## EXERCISE REQUIREMENTS
Write out exactly the lines running from the one with "(251, 80) = (210, 276): green" to the end of the data, including both of those lines and excluding pictures.

::::

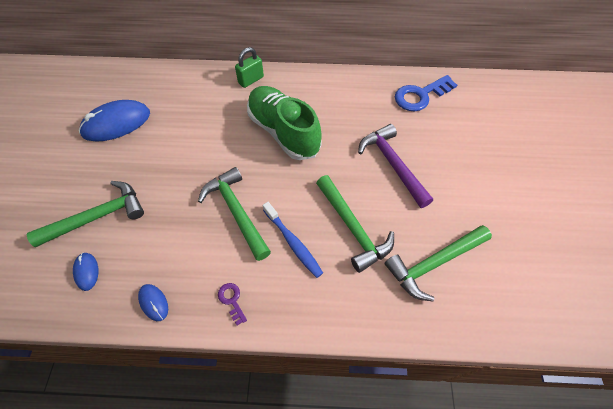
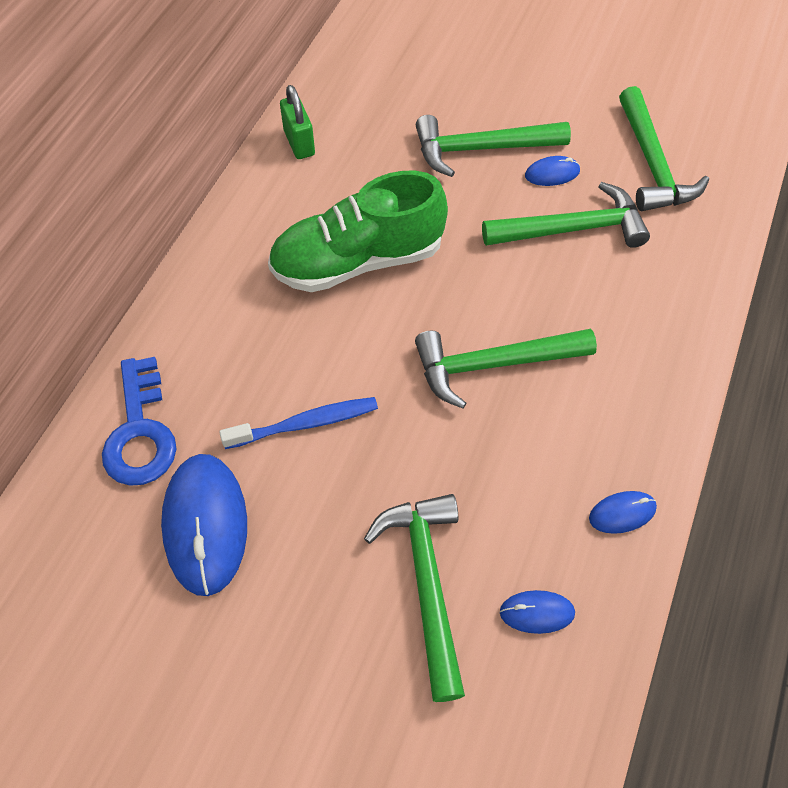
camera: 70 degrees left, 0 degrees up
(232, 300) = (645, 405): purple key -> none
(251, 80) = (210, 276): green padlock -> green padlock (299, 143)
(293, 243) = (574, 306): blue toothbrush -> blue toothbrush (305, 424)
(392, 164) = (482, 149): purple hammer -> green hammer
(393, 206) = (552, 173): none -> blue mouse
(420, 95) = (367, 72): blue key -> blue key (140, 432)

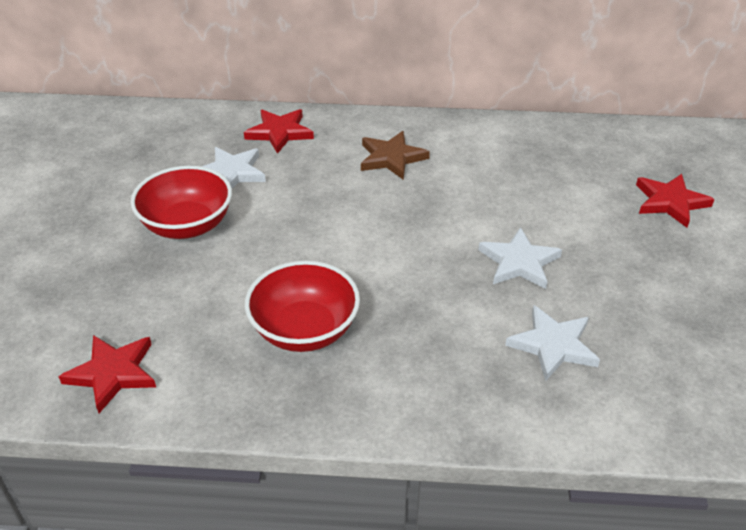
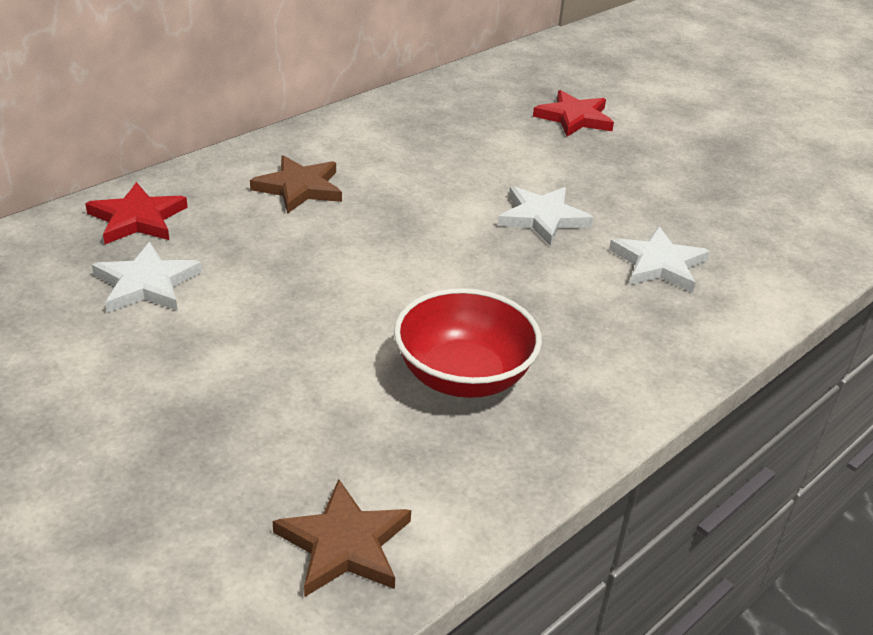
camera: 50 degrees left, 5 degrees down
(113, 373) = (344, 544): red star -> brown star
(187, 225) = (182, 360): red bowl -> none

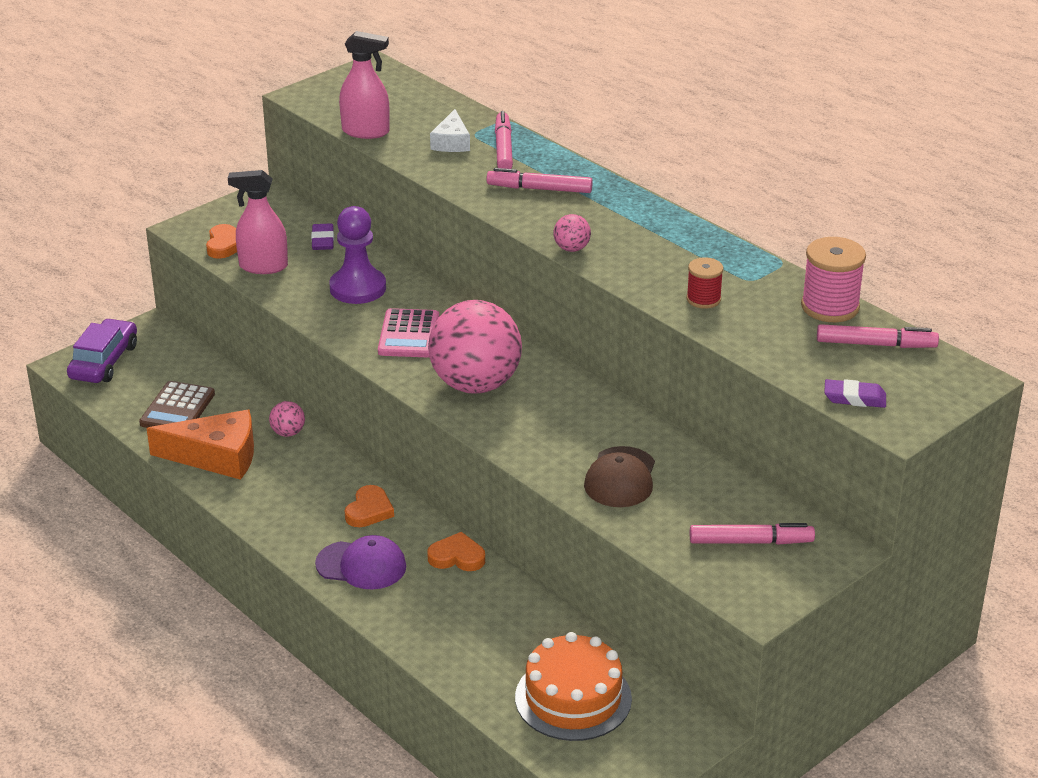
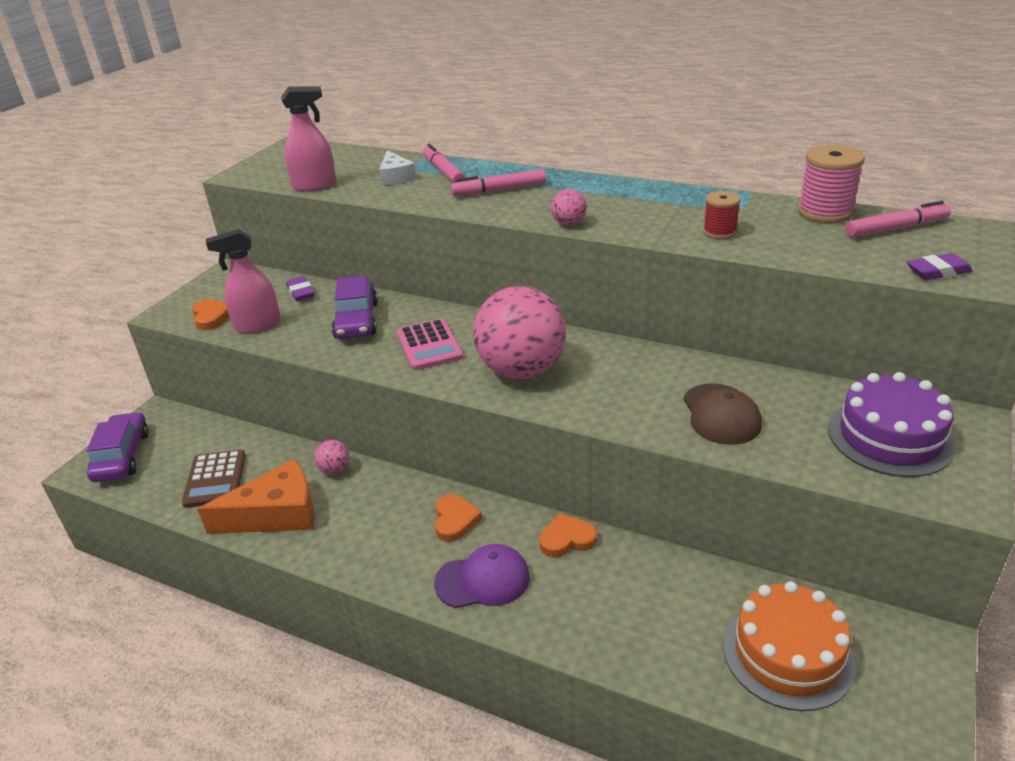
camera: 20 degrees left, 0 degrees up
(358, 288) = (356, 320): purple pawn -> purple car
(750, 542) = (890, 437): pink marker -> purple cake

::::

## ANSWER BELOW
(251, 80) = (210, 276): green padlock -> green padlock (299, 143)
(293, 243) = (574, 306): blue toothbrush -> blue toothbrush (305, 424)
(392, 164) = (482, 149): purple hammer -> green hammer
(393, 206) = (552, 173): none -> blue mouse
(420, 95) = (367, 72): blue key -> blue key (140, 432)

camera: 50 degrees left, 5 degrees down
(113, 373) = (344, 544): red star -> brown star
(187, 225) = (182, 360): red bowl -> none

camera: 20 degrees left, 0 degrees up
(358, 288) = (356, 320): purple pawn -> purple car
(750, 542) = (890, 437): pink marker -> purple cake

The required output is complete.